## PROBLEM
Return every line of the listing below that contains the string "chair", copying each line in full.

--- START OF EXERCISE INPUTS ---

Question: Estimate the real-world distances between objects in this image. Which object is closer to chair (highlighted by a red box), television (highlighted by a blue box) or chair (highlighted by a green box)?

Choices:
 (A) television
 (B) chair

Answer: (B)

--- END OF EXERCISE INPUTS ---
--- START OF EXERCISE INPUTS ---

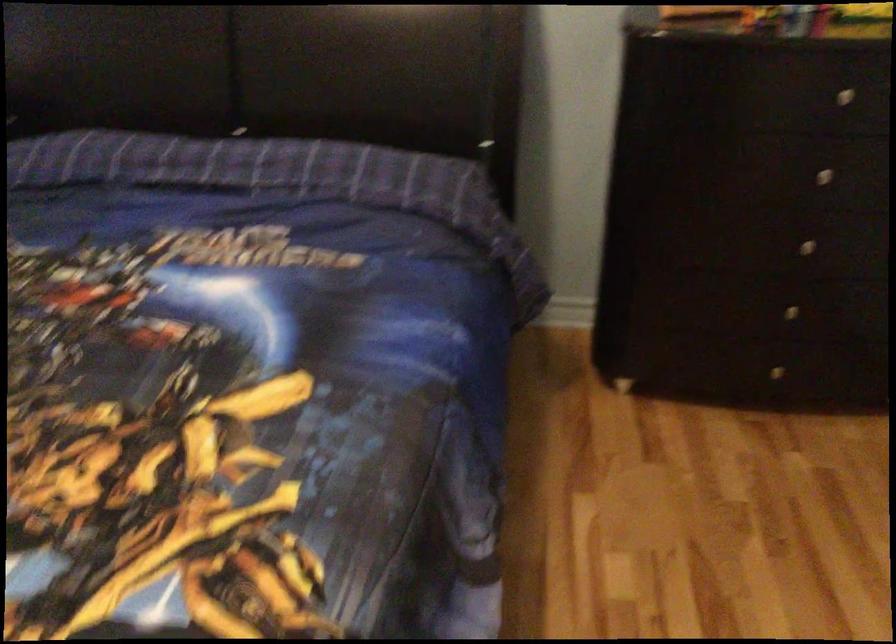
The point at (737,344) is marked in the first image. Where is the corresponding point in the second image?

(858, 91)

--- END OF EXERCISE INPUTS ---

## ANSWER FOR THE TASK
Question: Estimate the real-world distances between objects in this image. Which object is closer to chair (highlighted by a red box), television (highlighted by a blue box) or chair (highlighted by a green box)?
 (B) chair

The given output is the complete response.